[What this task involves] Print the data below exactly, but only the lines from the one containing "R4: 100k (3V3, N011) -> 100k (3V3, N016)" down to the one containing "JP1 pin 1: GND -> PWR", inclusive.

[Extracted data entries]
────────────────────

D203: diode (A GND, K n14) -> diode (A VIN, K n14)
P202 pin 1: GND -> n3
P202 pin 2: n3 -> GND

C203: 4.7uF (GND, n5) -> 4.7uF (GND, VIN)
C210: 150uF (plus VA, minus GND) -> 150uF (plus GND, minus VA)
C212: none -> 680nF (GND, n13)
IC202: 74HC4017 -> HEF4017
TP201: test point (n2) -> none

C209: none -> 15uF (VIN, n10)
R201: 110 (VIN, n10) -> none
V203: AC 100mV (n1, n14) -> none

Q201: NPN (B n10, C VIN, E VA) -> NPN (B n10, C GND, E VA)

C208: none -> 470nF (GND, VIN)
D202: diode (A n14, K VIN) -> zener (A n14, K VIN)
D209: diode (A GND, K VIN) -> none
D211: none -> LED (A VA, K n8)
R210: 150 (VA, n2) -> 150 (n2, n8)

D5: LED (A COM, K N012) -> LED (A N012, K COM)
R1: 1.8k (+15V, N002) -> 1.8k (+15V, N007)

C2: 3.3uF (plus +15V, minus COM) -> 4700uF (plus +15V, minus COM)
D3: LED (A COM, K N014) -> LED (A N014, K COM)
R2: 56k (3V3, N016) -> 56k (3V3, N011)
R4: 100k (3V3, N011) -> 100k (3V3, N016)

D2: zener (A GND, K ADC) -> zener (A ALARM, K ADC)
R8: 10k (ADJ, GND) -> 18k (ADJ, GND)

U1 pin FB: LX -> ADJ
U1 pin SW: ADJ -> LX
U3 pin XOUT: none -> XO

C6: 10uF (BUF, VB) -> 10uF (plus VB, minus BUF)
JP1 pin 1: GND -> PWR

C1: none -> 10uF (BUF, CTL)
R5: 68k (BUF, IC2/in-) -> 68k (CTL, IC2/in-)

────────────────────

[Answer for this exercise]
R4: 100k (3V3, N011) -> 100k (3V3, N016)

D2: zener (A GND, K ADC) -> zener (A ALARM, K ADC)
R8: 10k (ADJ, GND) -> 18k (ADJ, GND)

U1 pin FB: LX -> ADJ
U1 pin SW: ADJ -> LX
U3 pin XOUT: none -> XO

C6: 10uF (BUF, VB) -> 10uF (plus VB, minus BUF)
JP1 pin 1: GND -> PWR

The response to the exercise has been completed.